**Your objective:**
Return each line in the records below that contains the word "postcard".

(Source material Opens)

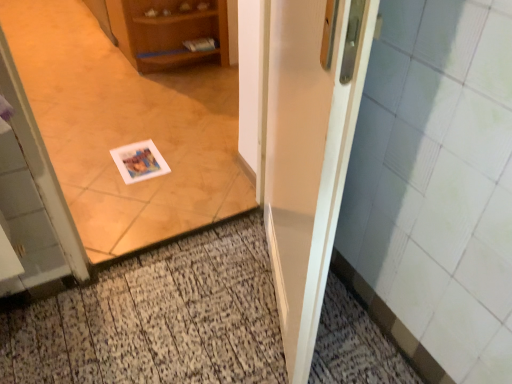
Question: From a real-world perspective, is white paper postcard at center positioned above or below white glossy door at center?

Choices:
 (A) below
 (B) above

Answer: (A)

Question: In terms of size, does white paper postcard at center appear bigger or smaller than white glossy door at center?

Choices:
 (A) small
 (B) big

Answer: (A)

Question: Which object is the farthest from the white glossy door at center?

Choices:
 (A) wooden cabinet at upper left
 (B) white paper at center
 (C) white paper postcard at center

Answer: (A)

Question: Estimate the real-world distances between objects in this image. Which object is closer to the wooden cabinet at upper left?

Choices:
 (A) white glossy door at center
 (B) white paper at center
 (C) white paper postcard at center

Answer: (B)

(Source material Closes)

**Output for this task:**
Question: From a real-world perspective, is white paper postcard at center positioned above or below white glossy door at center?
Question: In terms of size, does white paper postcard at center appear bigger or smaller than white glossy door at center?
 (C) white paper postcard at center
 (C) white paper postcard at center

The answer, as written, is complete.